* WORK INSTRUCTIONS *
Give an exact reproduction of the lines from the one with "LINE pin AO: GP9 -> GP28" to the final line of the entries below, both ends included, and omit the pictures.

===== SOURCE MATERIAL

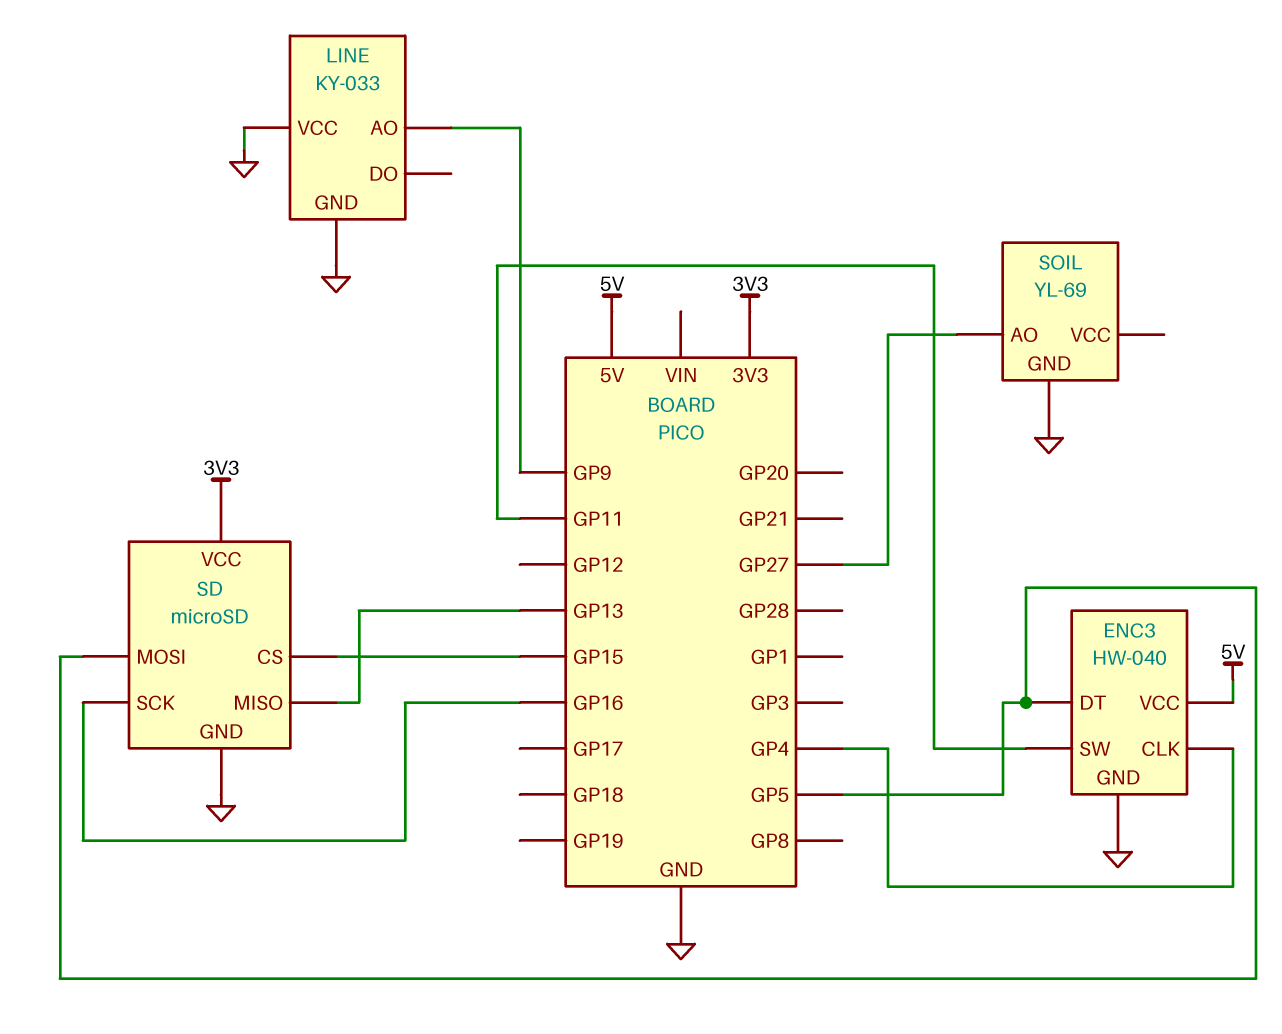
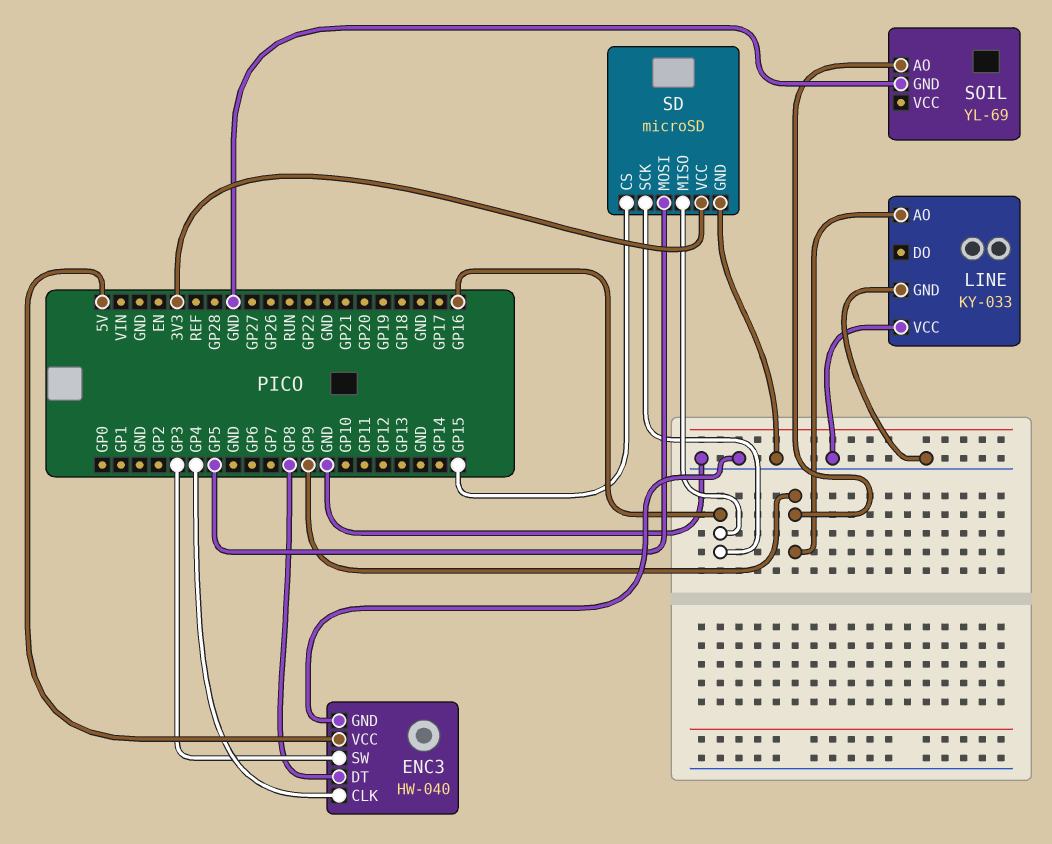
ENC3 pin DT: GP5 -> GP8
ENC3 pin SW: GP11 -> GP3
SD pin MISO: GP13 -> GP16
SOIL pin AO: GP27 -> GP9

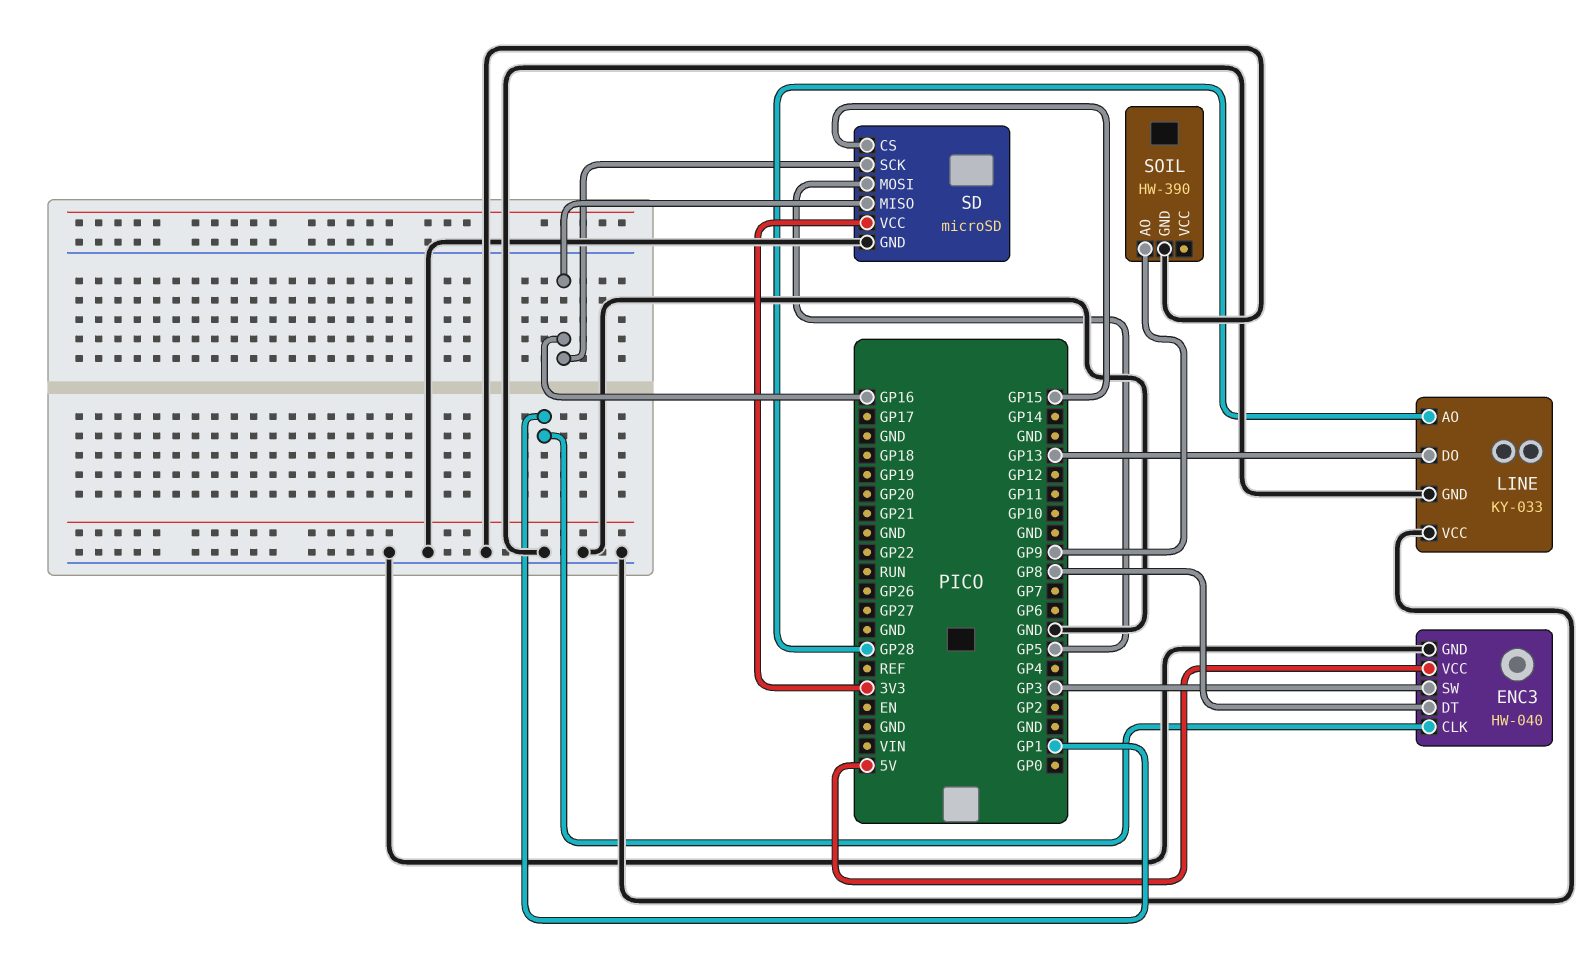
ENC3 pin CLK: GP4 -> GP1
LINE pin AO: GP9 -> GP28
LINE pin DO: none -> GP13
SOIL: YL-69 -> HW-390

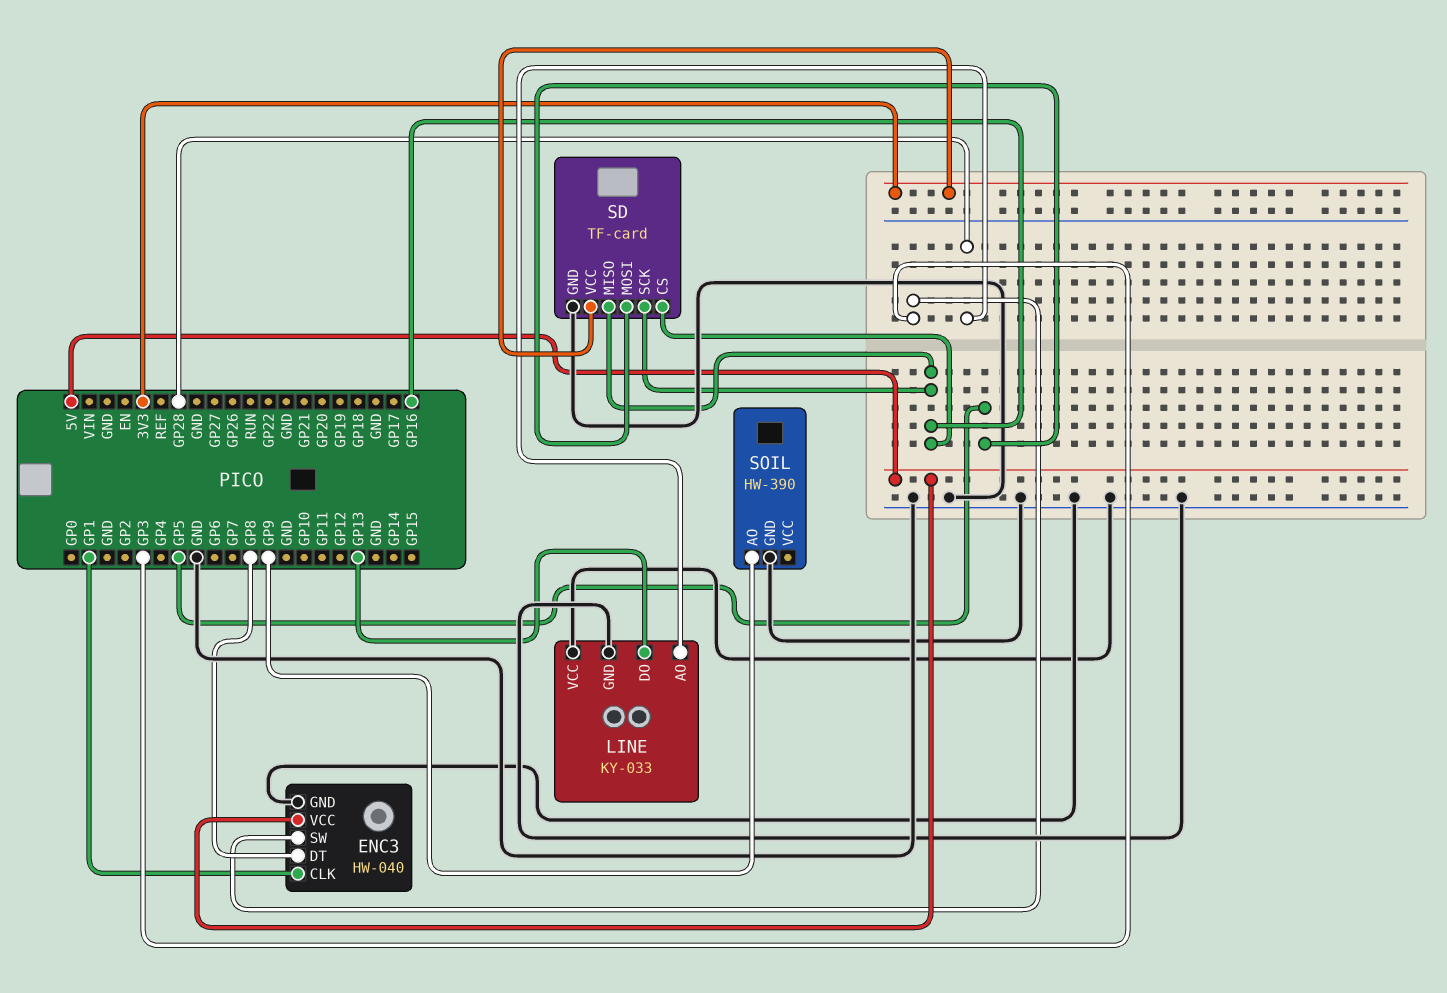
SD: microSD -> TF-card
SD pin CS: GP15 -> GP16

==========

* EXERCISE OUTPUT *
LINE pin AO: GP9 -> GP28
LINE pin DO: none -> GP13
SOIL: YL-69 -> HW-390

SD: microSD -> TF-card
SD pin CS: GP15 -> GP16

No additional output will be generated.